──────── Input data ────────

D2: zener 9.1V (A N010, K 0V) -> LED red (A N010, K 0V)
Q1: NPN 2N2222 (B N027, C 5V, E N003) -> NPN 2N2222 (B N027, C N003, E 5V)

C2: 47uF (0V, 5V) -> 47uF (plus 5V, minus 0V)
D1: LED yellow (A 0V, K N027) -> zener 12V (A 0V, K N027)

────────
──────── Input data ────────

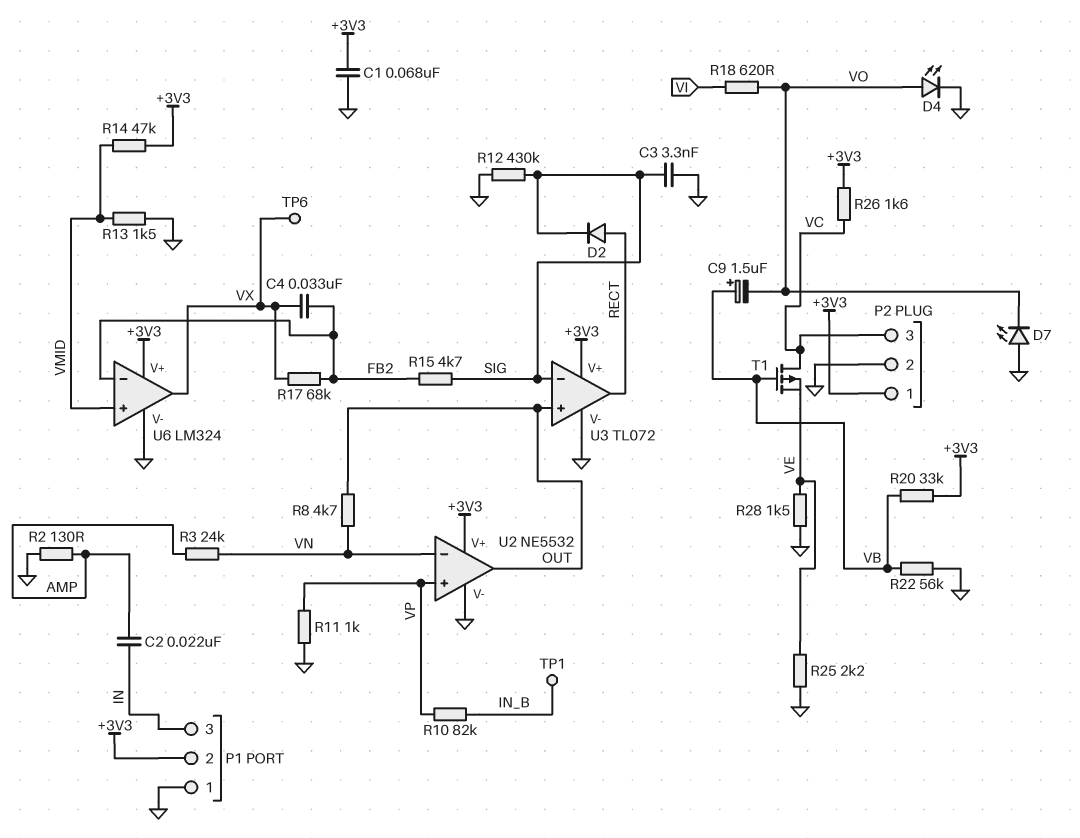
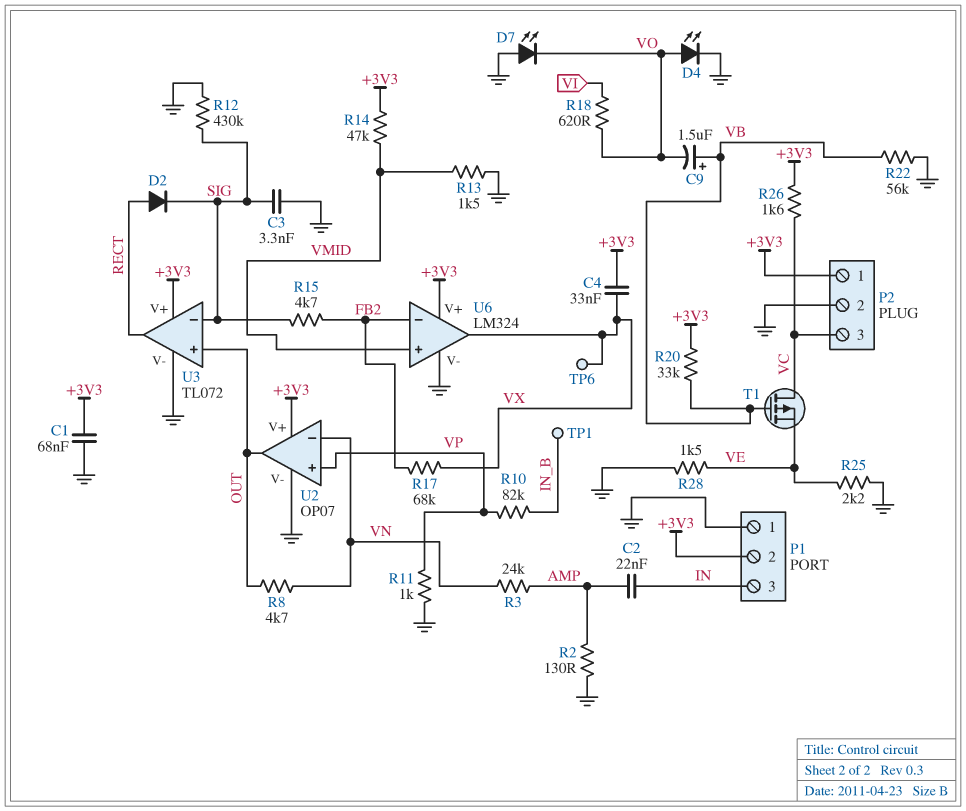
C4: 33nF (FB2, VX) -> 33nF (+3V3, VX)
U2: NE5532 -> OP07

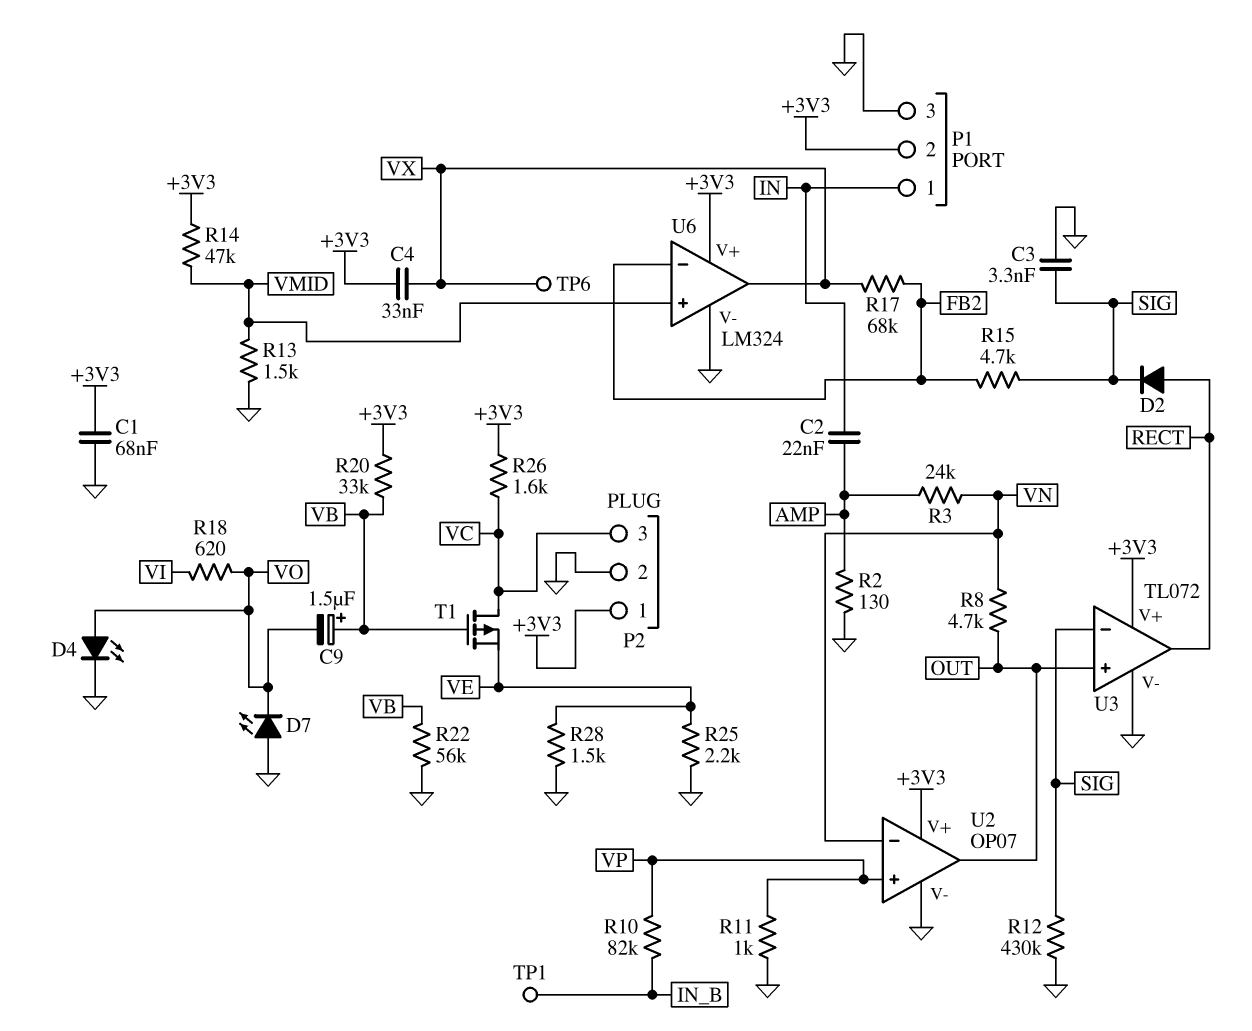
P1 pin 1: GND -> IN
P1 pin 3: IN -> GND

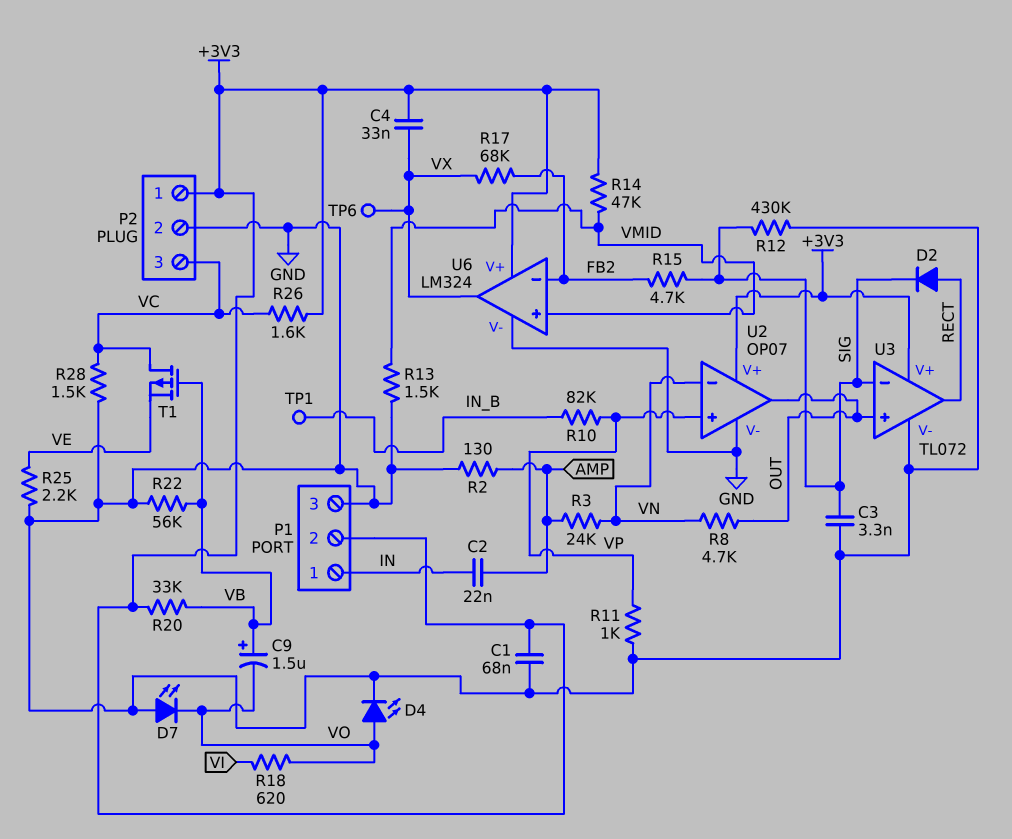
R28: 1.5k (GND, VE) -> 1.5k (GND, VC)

────────
──────── Input data ────────

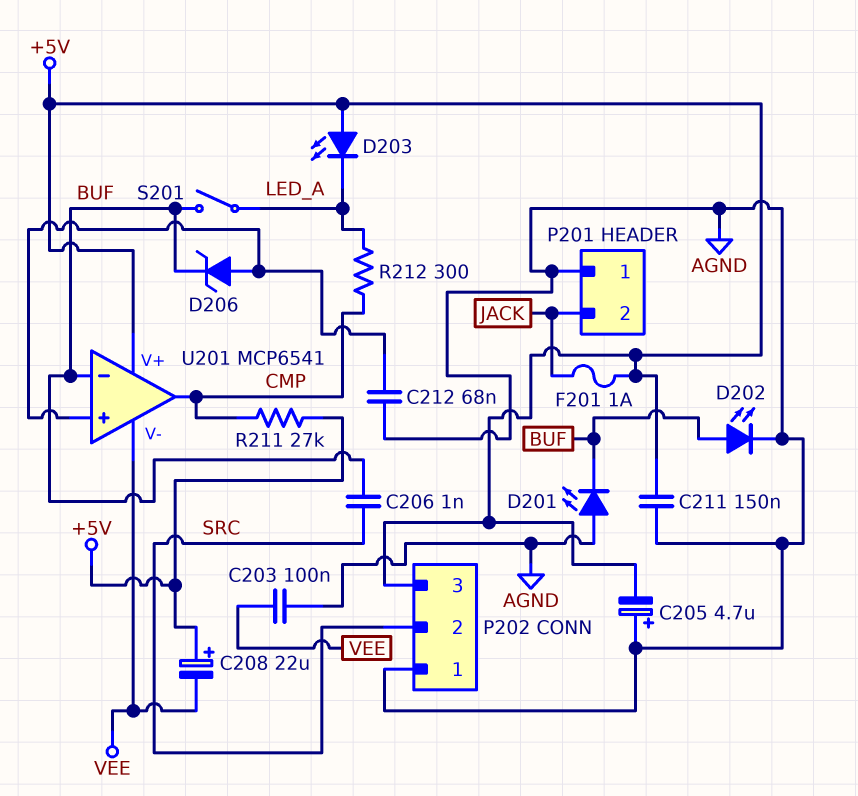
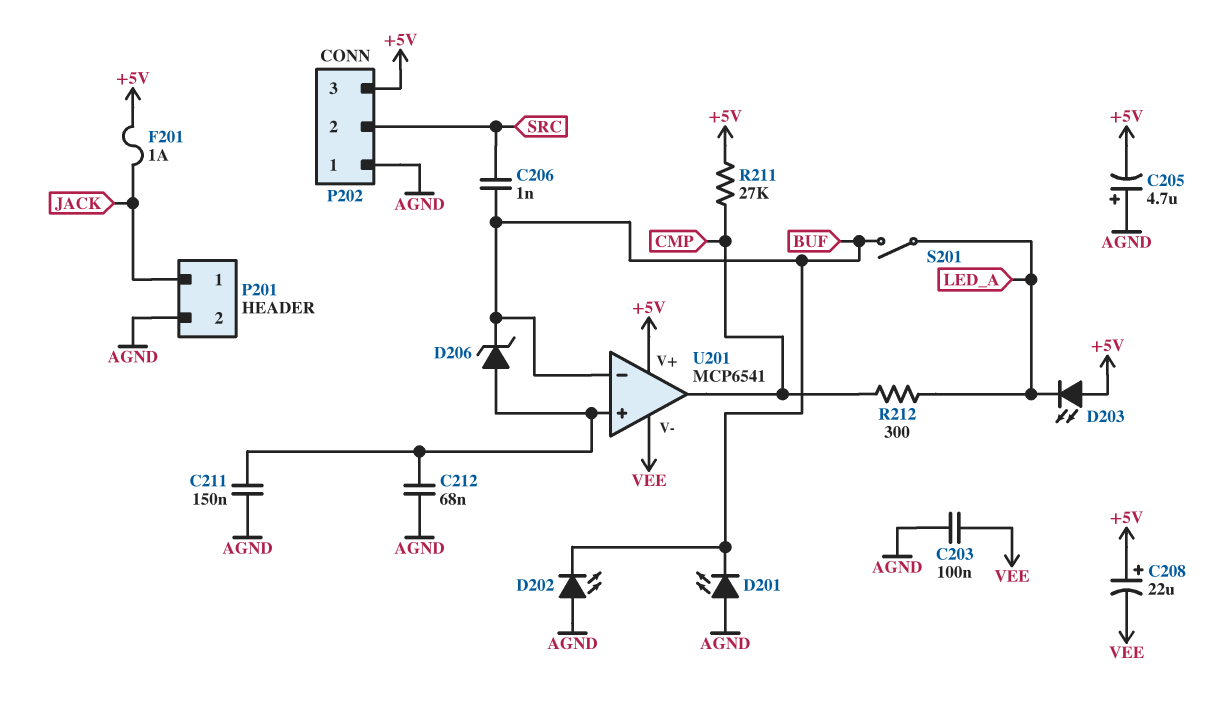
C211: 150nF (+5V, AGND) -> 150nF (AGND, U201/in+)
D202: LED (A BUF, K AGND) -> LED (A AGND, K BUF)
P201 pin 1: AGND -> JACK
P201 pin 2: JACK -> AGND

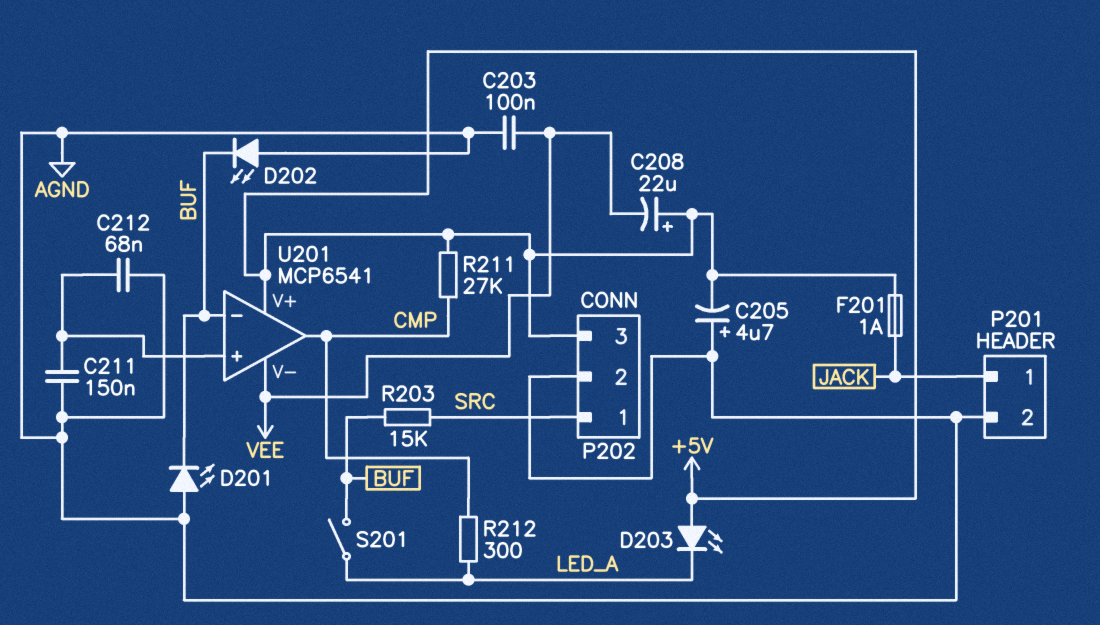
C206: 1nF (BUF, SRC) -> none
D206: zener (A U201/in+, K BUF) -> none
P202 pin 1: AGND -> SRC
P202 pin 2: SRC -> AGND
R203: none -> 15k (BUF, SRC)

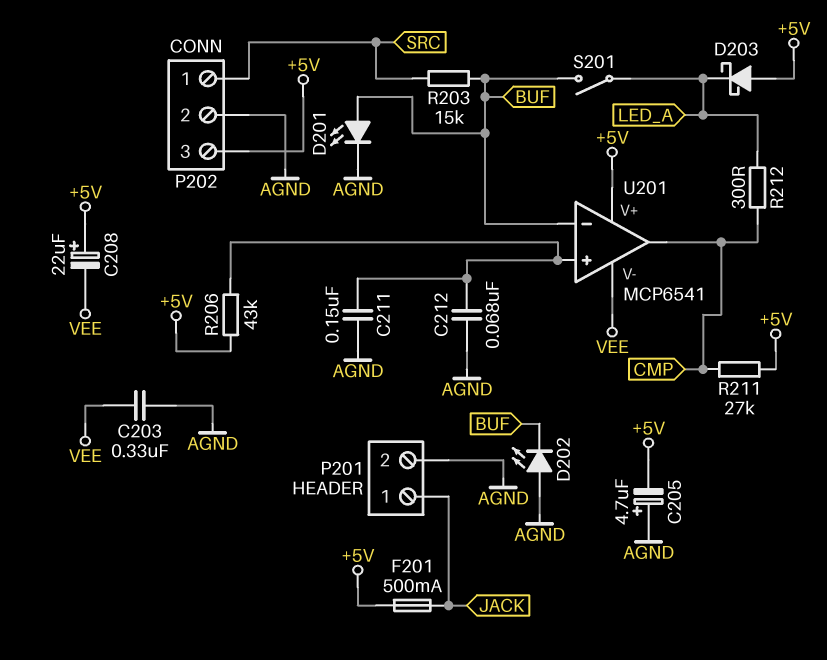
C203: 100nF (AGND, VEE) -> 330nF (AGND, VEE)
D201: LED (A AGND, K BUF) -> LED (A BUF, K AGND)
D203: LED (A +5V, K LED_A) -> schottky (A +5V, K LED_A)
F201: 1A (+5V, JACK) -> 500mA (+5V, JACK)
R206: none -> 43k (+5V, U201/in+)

────────

(Exercise) Using the data above, state the number of lines that contain the word "JACK"; add nothing else.

(Task response) 3